→ LISTED ENTRIES:
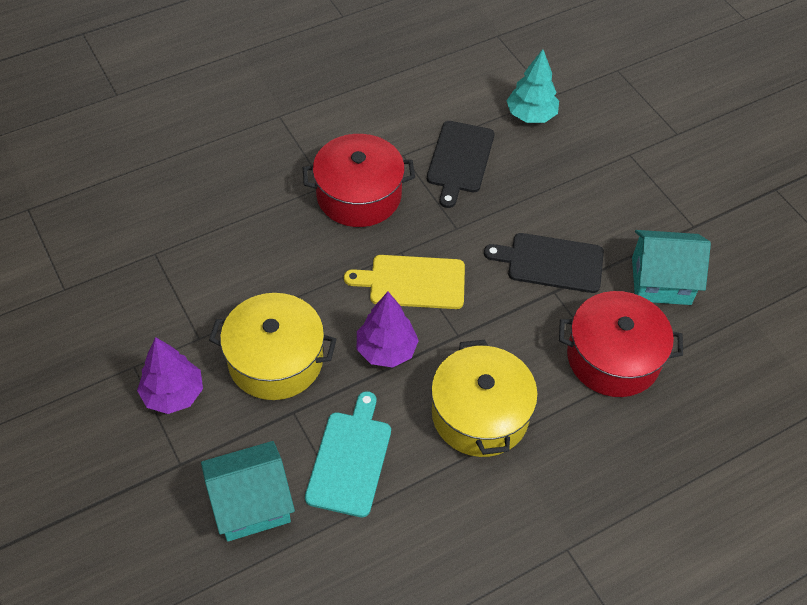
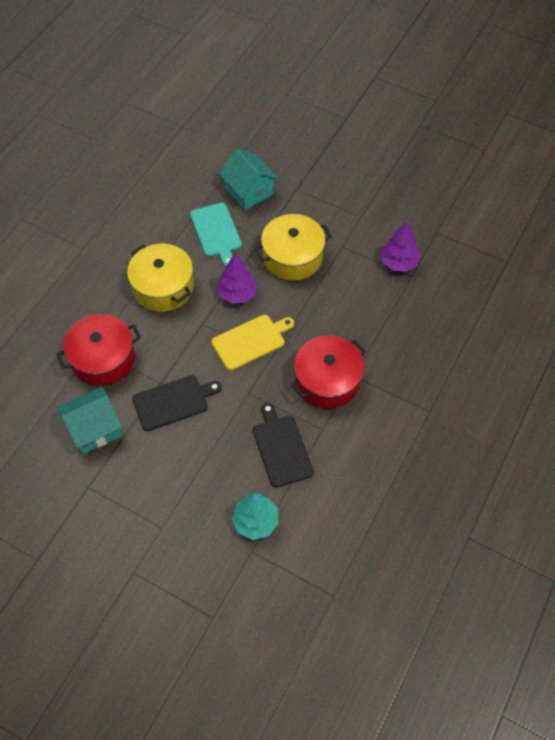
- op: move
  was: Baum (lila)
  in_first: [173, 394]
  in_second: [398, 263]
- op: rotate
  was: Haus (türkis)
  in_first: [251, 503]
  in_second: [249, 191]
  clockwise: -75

==

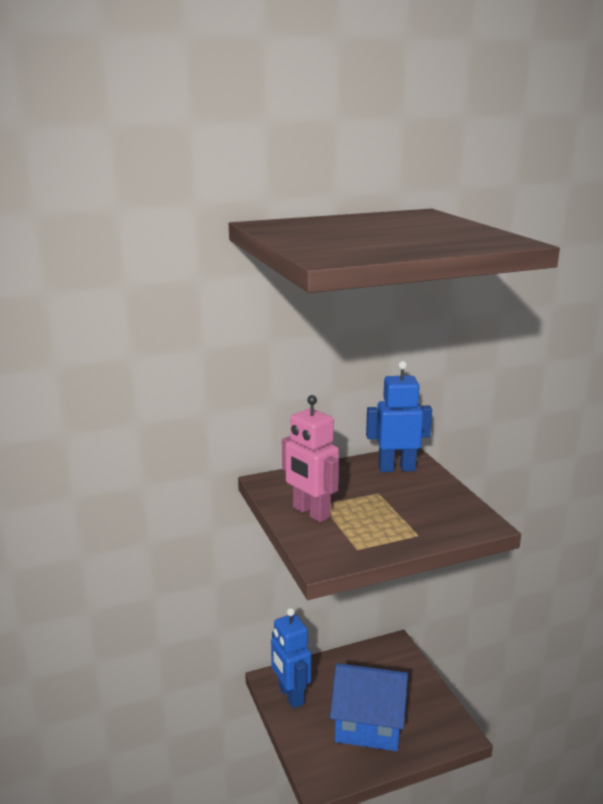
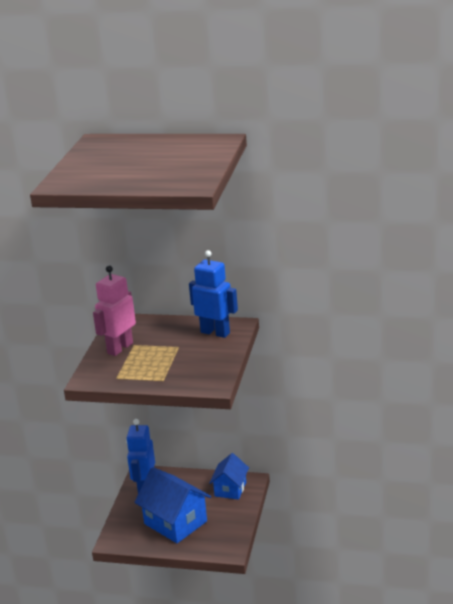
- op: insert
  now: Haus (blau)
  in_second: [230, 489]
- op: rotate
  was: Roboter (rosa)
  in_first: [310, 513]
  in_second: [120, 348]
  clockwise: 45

→ PROBLEM: Reproduce exactly the entries above, limited to the lines from the one with "was: Roboter (rosa)" through the one with "clockwise: 45", both included.

→ ANSWER TO THE EXERCISE:
  was: Roboter (rosa)
  in_first: [310, 513]
  in_second: [120, 348]
  clockwise: 45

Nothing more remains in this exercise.